Reproduce the closing run of lines below verbatim, from the line that contains "delete: dark_brown_small_lock <703,541>" up to and including the final line.

Start of Source material

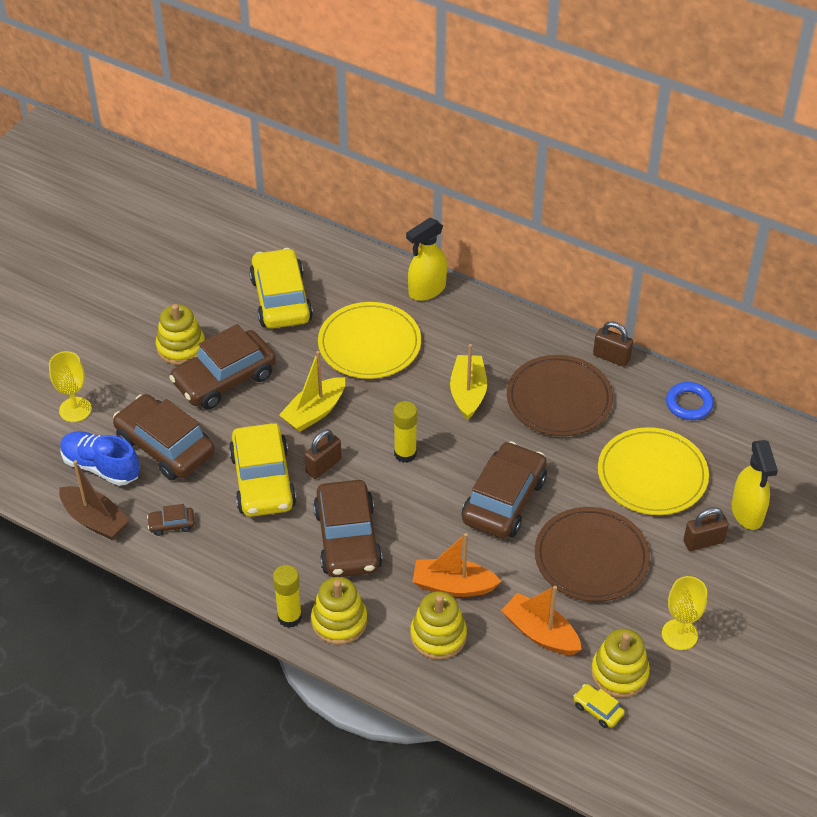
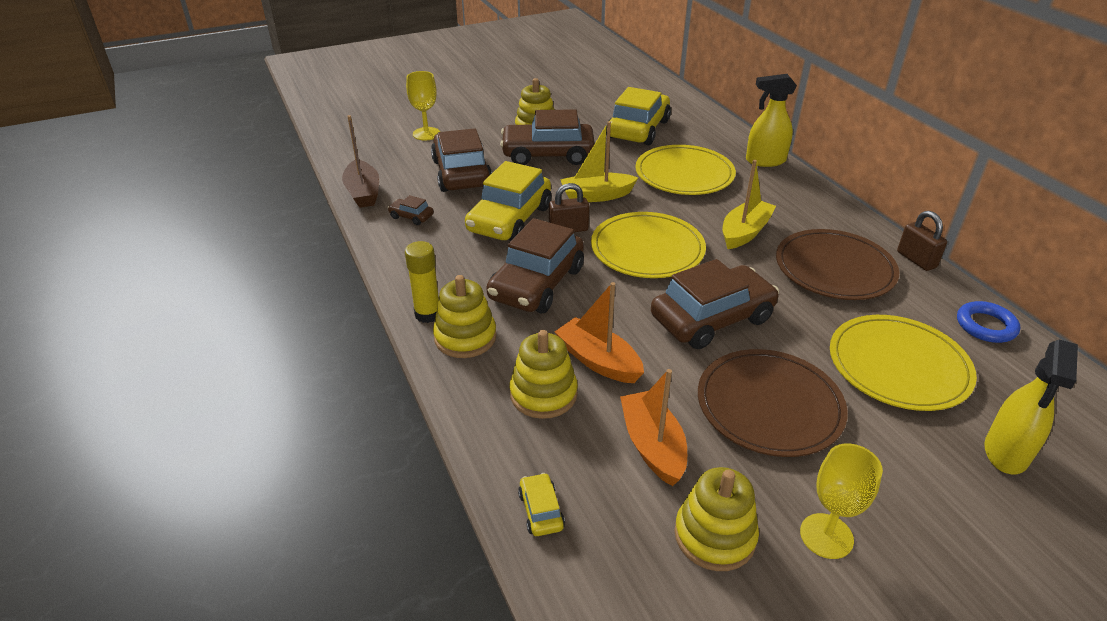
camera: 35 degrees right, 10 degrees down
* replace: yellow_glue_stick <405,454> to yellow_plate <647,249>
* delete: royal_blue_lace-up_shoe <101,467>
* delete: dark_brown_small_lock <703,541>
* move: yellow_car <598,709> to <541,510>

End of Source material

Answer section:
* delete: dark_brown_small_lock <703,541>
* move: yellow_car <598,709> to <541,510>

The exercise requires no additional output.